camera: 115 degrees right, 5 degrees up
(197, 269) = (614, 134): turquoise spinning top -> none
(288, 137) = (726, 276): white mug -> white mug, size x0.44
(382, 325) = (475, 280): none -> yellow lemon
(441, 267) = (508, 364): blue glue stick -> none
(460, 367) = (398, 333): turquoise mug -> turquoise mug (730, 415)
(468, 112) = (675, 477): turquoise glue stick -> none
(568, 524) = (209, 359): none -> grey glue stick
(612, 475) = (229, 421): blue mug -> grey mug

________

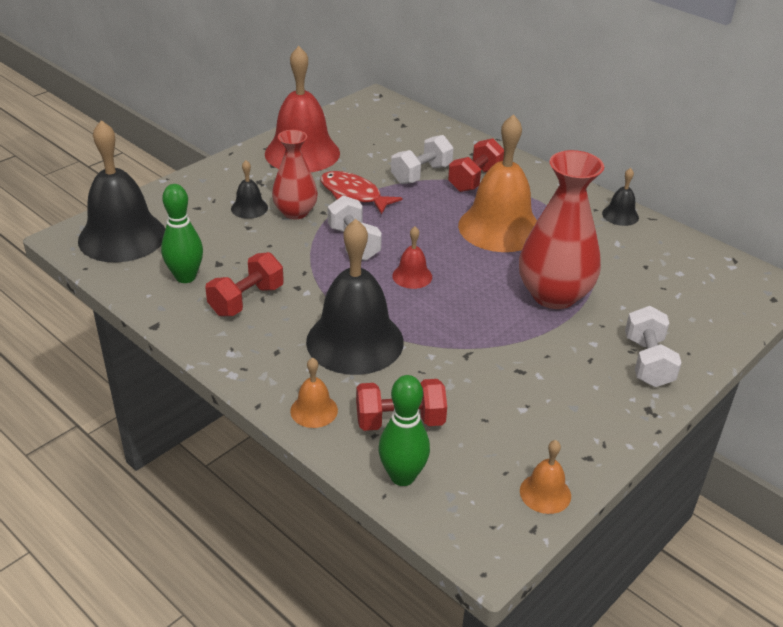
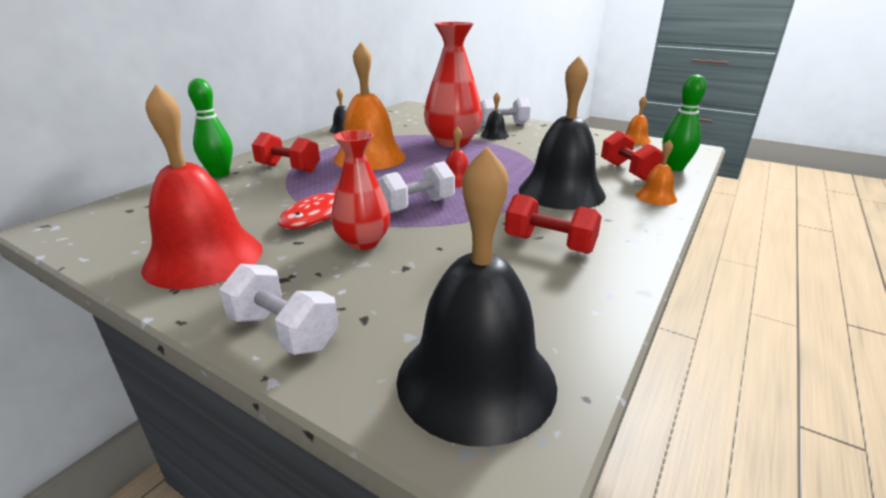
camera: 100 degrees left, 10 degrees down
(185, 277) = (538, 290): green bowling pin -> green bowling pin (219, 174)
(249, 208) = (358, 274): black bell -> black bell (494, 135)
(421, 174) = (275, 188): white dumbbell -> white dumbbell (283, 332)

________

Problem statement = Everything starting at the line containing "camera: 115 degrees right, 5 degrees up" and ending at the line containing "(612, 475) = (229, 421): blue mug -> grey mug" in the records above should be repeated exactly, and only that.

Solution to this task =
camera: 115 degrees right, 5 degrees up
(197, 269) = (614, 134): turquoise spinning top -> none
(288, 137) = (726, 276): white mug -> white mug, size x0.44
(382, 325) = (475, 280): none -> yellow lemon
(441, 267) = (508, 364): blue glue stick -> none
(460, 367) = (398, 333): turquoise mug -> turquoise mug (730, 415)
(468, 112) = (675, 477): turquoise glue stick -> none
(568, 524) = (209, 359): none -> grey glue stick
(612, 475) = (229, 421): blue mug -> grey mug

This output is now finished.